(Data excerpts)
______

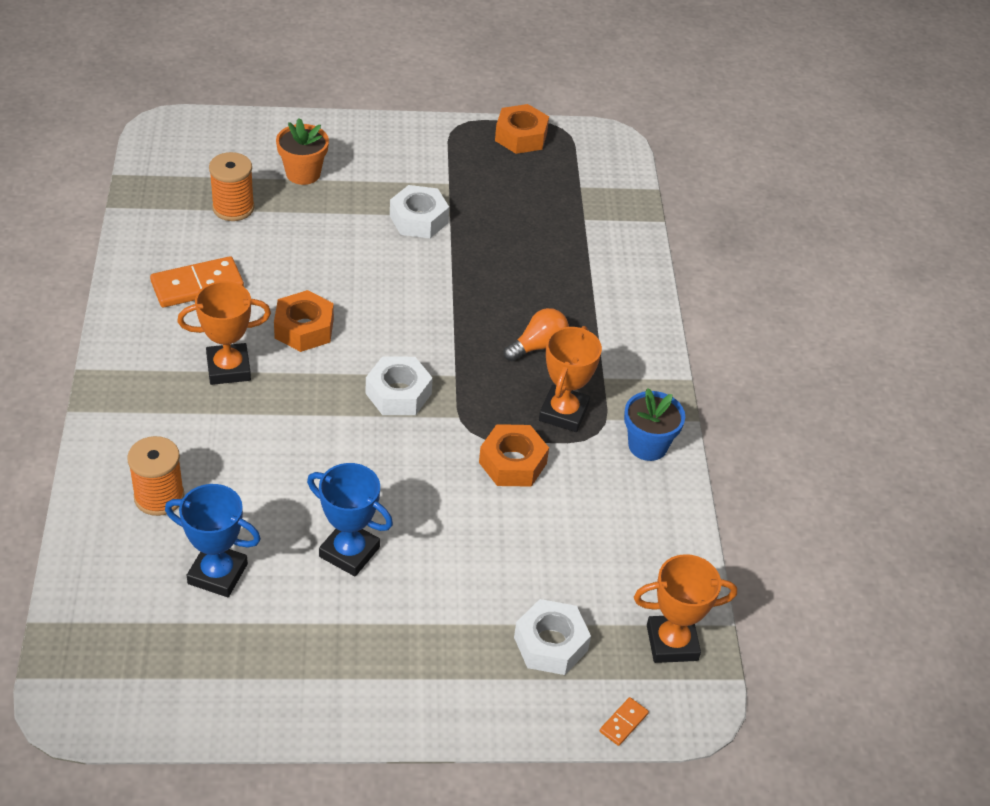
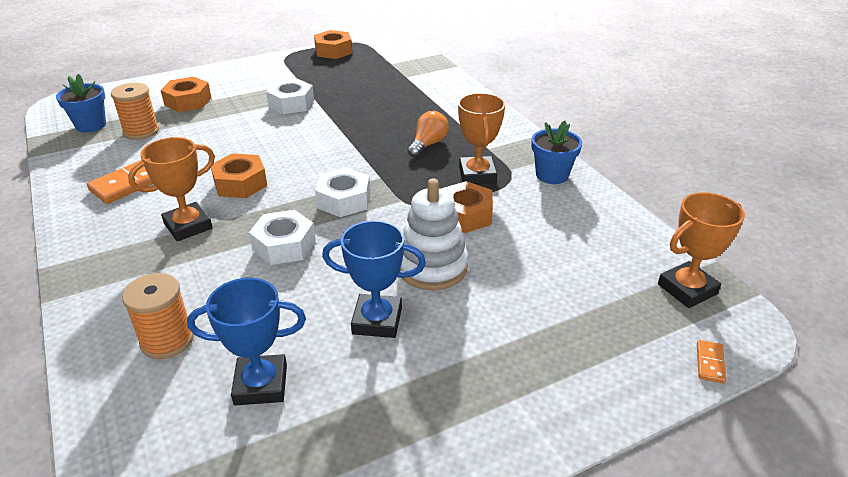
camera: 20 degrees left, 10 degrees down
orange flower pot [276,118,329,185] -> orange nut [161,77,211,112]
white nut [514,599,591,675] -> white nut moved to [249,210,316,265]
none -> blue flower pot [56,74,106,132]
none -> white stacking toy [400,179,468,290]

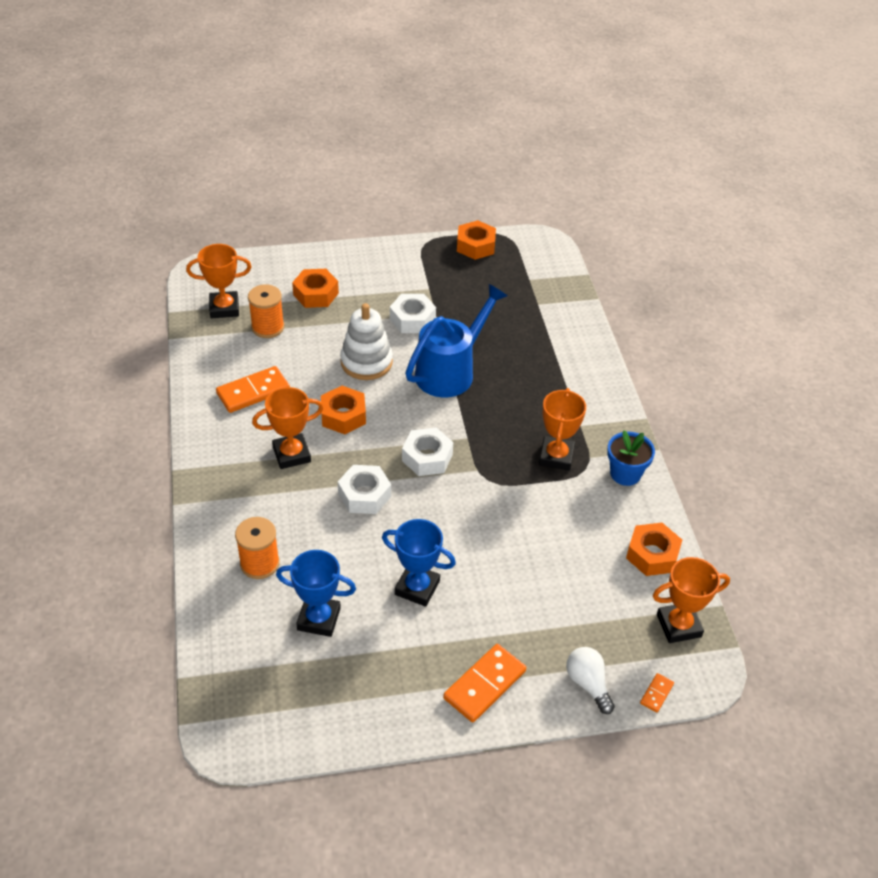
camera: 15 degrees right, 10 degrees up
blue flower pot [56,74,106,132] -> orange trophy [186,244,252,318]
white stacking toy [400,179,468,290] -> white stacking toy moved to [340,303,393,380]
orange light bulb [407,111,449,158] -> none
orange nut [441,181,493,233] -> orange nut moved to [626,523,682,576]
none -> blue watering can [405,284,508,397]
none -> orange domino [443,644,526,723]
none -> white light bulb [566,647,615,714]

______

**Your goal**
Without any of its images, the data above should be returned exactly.

**Reply**
camera: 20 degrees left, 10 degrees down
orange flower pot [276,118,329,185] -> orange nut [161,77,211,112]
white nut [514,599,591,675] -> white nut moved to [249,210,316,265]
none -> blue flower pot [56,74,106,132]
none -> white stacking toy [400,179,468,290]

camera: 15 degrees right, 10 degrees up
blue flower pot [56,74,106,132] -> orange trophy [186,244,252,318]
white stacking toy [400,179,468,290] -> white stacking toy moved to [340,303,393,380]
orange light bulb [407,111,449,158] -> none
orange nut [441,181,493,233] -> orange nut moved to [626,523,682,576]
none -> blue watering can [405,284,508,397]
none -> orange domino [443,644,526,723]
none -> white light bulb [566,647,615,714]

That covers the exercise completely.